Stored entries:

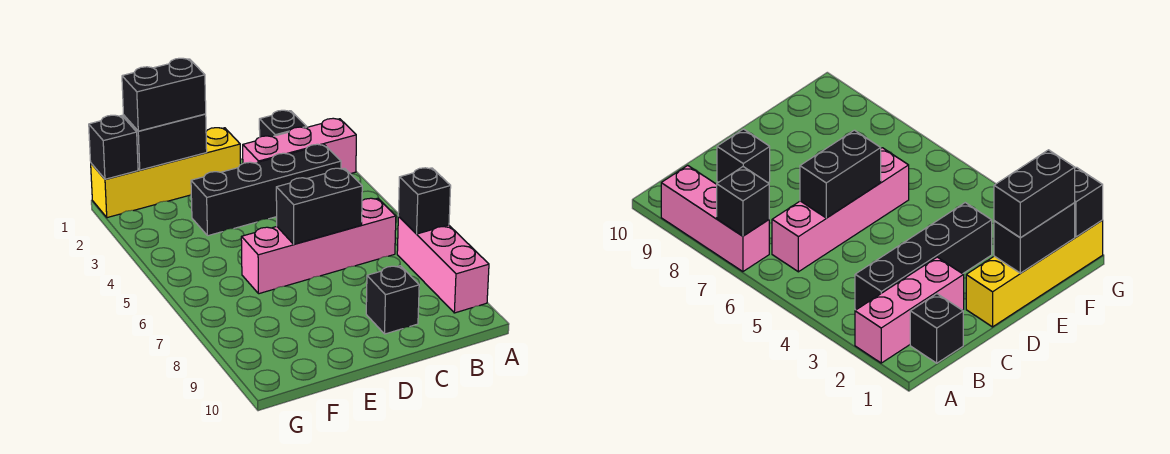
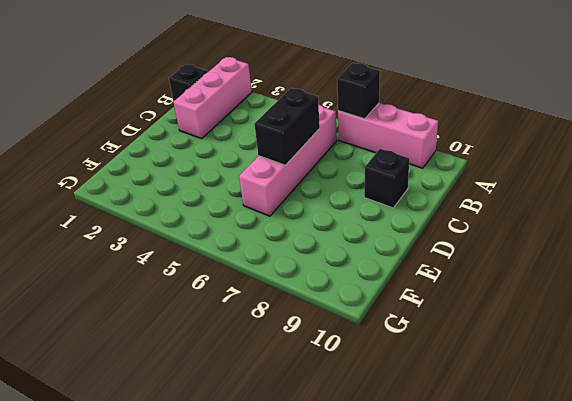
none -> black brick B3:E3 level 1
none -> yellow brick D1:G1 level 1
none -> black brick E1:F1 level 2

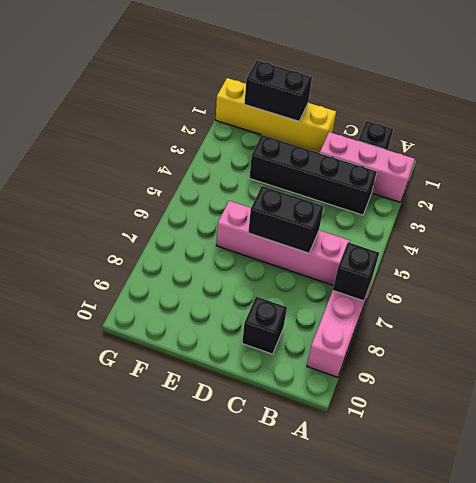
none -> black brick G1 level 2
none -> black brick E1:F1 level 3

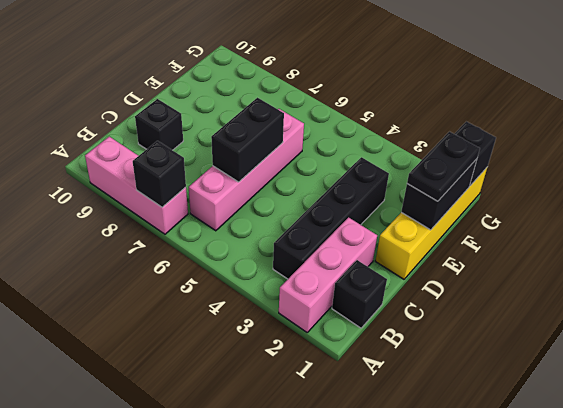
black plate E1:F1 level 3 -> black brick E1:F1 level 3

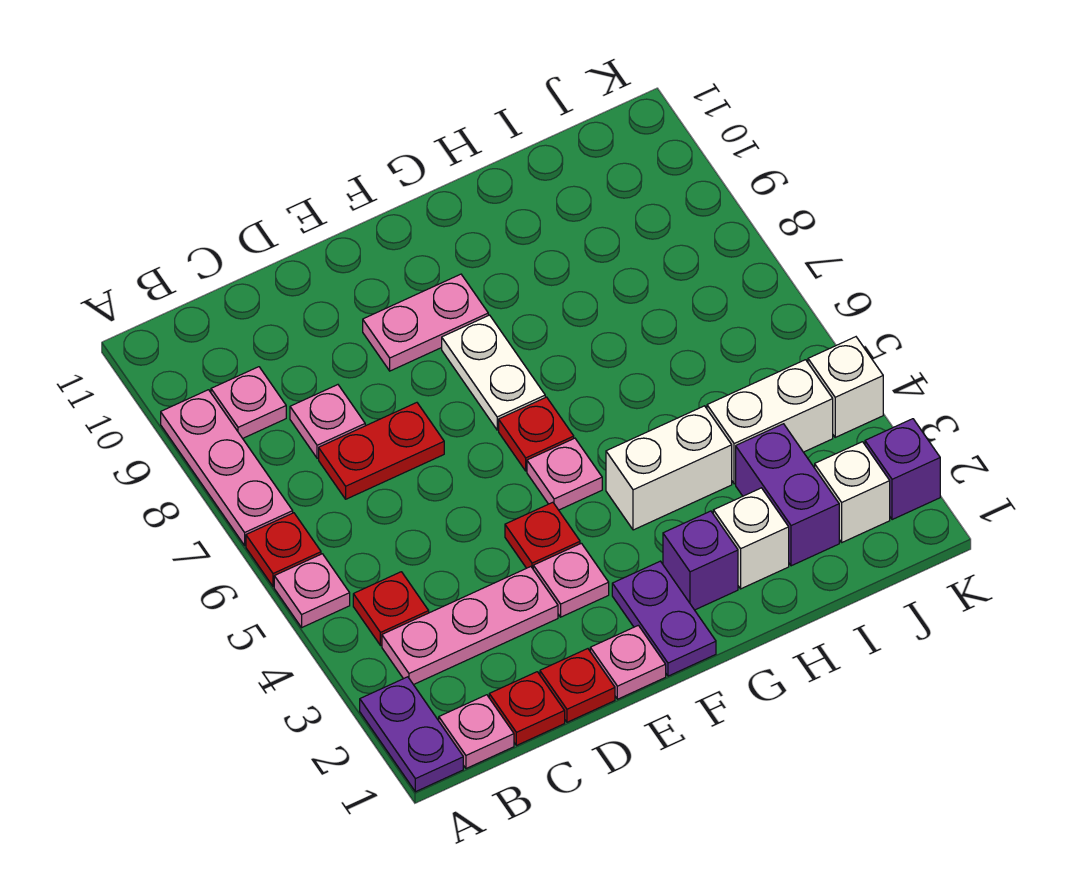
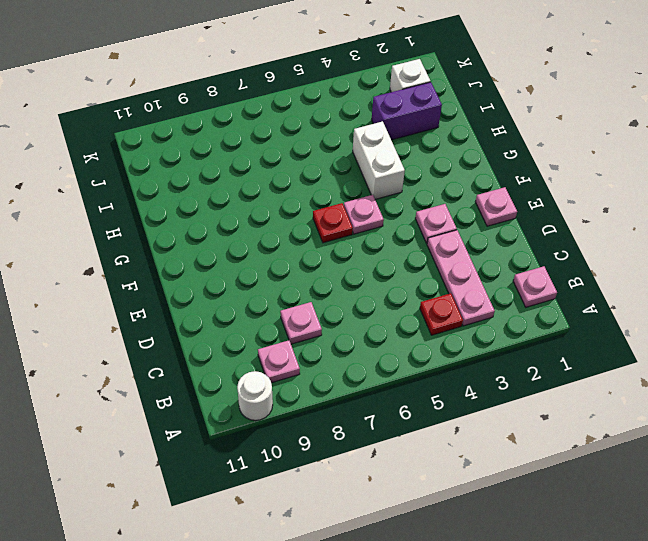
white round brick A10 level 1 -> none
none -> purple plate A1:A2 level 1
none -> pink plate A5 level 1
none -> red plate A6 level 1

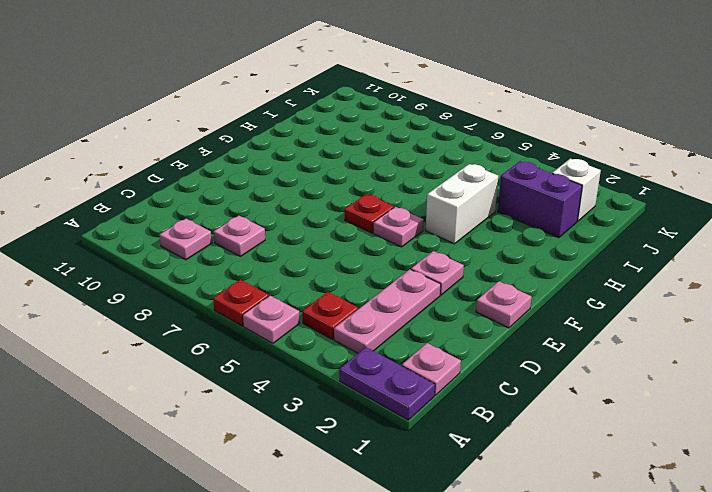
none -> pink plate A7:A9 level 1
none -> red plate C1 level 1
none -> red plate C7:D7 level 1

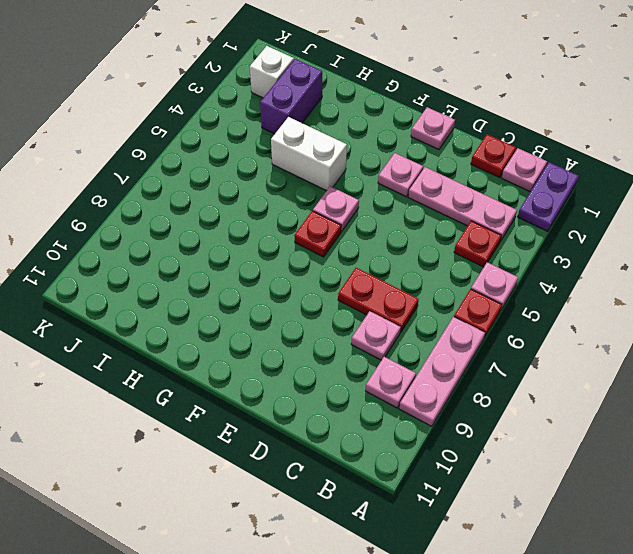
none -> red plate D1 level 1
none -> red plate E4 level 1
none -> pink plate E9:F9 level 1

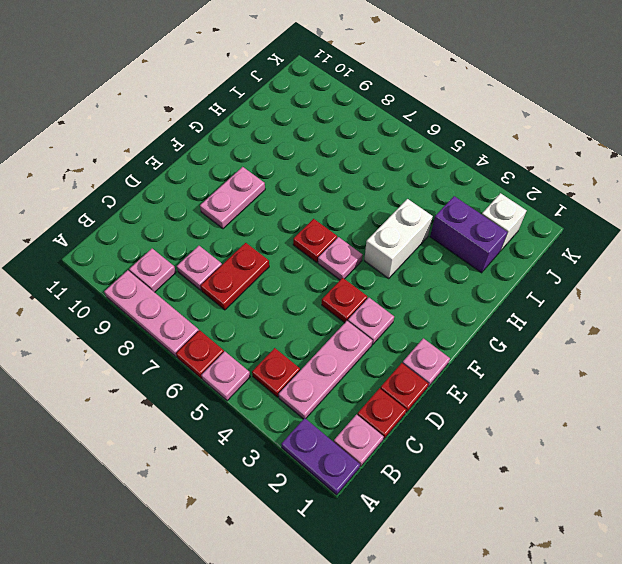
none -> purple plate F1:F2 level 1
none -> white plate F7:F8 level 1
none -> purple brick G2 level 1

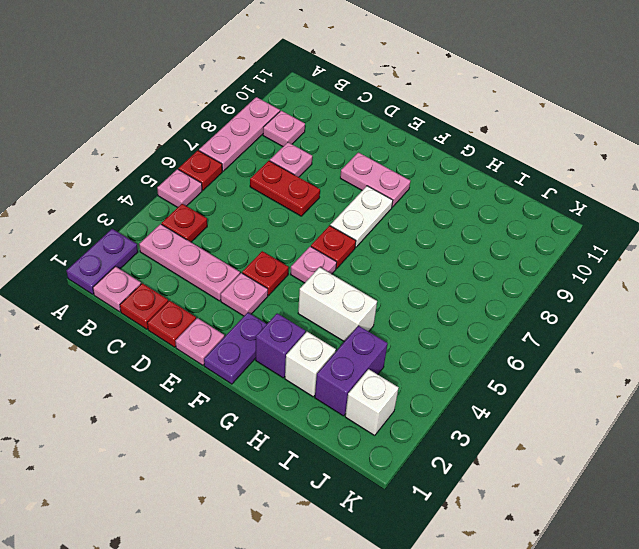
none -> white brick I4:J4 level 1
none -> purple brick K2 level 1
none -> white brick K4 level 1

#### TASK DETAILS:
Take every entry above and transcribe it exactly, with no pictures in the copy.

#### RESPONSE TO THE TASK:
none -> black brick B3:E3 level 1
none -> yellow brick D1:G1 level 1
none -> black brick E1:F1 level 2

none -> black brick G1 level 2
none -> black brick E1:F1 level 3

black plate E1:F1 level 3 -> black brick E1:F1 level 3

white round brick A10 level 1 -> none
none -> purple plate A1:A2 level 1
none -> pink plate A5 level 1
none -> red plate A6 level 1

none -> pink plate A7:A9 level 1
none -> red plate C1 level 1
none -> red plate C7:D7 level 1

none -> red plate D1 level 1
none -> red plate E4 level 1
none -> pink plate E9:F9 level 1

none -> purple plate F1:F2 level 1
none -> white plate F7:F8 level 1
none -> purple brick G2 level 1

none -> white brick I4:J4 level 1
none -> purple brick K2 level 1
none -> white brick K4 level 1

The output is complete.